▶ _EXERCISE AIM_
Scan the records for "apple". Report each line that includes it.

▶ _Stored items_
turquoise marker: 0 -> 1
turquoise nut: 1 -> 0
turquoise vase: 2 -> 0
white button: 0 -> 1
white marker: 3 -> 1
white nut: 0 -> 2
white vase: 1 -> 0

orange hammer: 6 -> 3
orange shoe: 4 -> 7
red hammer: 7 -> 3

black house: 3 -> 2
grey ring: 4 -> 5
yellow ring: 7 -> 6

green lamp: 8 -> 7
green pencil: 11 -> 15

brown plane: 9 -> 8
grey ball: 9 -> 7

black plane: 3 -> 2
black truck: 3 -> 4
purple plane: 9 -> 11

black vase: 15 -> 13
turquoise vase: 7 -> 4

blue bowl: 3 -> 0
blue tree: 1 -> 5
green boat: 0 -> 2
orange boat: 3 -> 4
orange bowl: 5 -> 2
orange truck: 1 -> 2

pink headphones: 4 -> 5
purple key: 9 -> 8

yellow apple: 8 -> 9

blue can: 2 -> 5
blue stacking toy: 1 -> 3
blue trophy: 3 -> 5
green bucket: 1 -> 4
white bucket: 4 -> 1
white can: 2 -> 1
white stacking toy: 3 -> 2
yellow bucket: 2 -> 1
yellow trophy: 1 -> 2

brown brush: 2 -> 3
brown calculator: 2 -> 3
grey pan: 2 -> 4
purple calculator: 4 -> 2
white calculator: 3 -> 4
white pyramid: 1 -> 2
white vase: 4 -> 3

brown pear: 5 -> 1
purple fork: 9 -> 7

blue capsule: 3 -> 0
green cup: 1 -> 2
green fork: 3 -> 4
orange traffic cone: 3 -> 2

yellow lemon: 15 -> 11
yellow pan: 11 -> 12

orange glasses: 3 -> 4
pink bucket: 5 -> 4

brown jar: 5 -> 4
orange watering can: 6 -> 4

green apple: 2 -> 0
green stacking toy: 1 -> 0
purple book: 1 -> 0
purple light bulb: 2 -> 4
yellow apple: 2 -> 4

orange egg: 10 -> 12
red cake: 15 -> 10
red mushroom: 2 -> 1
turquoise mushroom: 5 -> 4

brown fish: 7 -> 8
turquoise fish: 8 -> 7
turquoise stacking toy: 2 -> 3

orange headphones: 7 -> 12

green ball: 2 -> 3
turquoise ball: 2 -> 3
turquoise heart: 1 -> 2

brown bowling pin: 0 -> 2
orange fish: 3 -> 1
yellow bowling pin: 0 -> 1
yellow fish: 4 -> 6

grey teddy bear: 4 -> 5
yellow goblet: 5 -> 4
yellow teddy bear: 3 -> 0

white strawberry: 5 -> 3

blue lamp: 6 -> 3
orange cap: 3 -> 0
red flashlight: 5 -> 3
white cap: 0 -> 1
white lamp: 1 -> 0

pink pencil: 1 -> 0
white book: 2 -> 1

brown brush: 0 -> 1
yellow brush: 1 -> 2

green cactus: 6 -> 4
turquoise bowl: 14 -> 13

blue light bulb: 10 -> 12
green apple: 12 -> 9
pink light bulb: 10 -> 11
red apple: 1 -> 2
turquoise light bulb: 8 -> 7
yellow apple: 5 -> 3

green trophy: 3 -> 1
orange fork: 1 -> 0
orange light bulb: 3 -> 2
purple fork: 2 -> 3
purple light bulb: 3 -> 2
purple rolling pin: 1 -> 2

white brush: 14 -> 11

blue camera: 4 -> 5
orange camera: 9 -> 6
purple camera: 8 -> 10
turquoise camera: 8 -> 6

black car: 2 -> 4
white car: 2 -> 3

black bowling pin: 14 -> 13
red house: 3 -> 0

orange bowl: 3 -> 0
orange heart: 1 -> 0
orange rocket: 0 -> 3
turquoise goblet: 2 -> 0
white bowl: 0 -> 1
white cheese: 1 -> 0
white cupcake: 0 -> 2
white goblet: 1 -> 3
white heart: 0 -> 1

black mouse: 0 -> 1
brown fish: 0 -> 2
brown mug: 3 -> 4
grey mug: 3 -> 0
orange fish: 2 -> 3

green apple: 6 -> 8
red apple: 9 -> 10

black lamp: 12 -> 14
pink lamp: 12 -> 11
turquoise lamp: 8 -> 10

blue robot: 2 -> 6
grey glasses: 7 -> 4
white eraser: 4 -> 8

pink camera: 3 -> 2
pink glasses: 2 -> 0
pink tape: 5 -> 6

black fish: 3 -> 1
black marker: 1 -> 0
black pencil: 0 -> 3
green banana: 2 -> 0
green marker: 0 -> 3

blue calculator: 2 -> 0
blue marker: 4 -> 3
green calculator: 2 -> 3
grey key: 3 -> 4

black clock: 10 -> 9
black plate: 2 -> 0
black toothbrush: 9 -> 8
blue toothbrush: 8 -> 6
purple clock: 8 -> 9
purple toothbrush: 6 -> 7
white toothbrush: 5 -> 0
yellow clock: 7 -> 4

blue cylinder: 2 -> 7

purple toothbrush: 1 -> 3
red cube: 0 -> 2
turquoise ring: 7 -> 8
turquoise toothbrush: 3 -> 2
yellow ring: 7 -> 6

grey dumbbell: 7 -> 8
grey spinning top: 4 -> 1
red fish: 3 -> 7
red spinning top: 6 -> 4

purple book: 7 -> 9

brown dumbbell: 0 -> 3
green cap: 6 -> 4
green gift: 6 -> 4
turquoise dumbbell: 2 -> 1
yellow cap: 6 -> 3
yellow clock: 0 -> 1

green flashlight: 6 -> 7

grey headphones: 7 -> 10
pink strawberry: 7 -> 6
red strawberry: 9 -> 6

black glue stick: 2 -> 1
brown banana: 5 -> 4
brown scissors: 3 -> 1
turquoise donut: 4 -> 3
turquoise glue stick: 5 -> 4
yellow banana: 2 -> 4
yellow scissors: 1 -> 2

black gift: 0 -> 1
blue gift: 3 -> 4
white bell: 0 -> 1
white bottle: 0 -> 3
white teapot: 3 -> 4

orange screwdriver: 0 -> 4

▶ _ANSWER AREA_
yellow apple: 8 -> 9
green apple: 2 -> 0
yellow apple: 2 -> 4
green apple: 12 -> 9
red apple: 1 -> 2
yellow apple: 5 -> 3
green apple: 6 -> 8
red apple: 9 -> 10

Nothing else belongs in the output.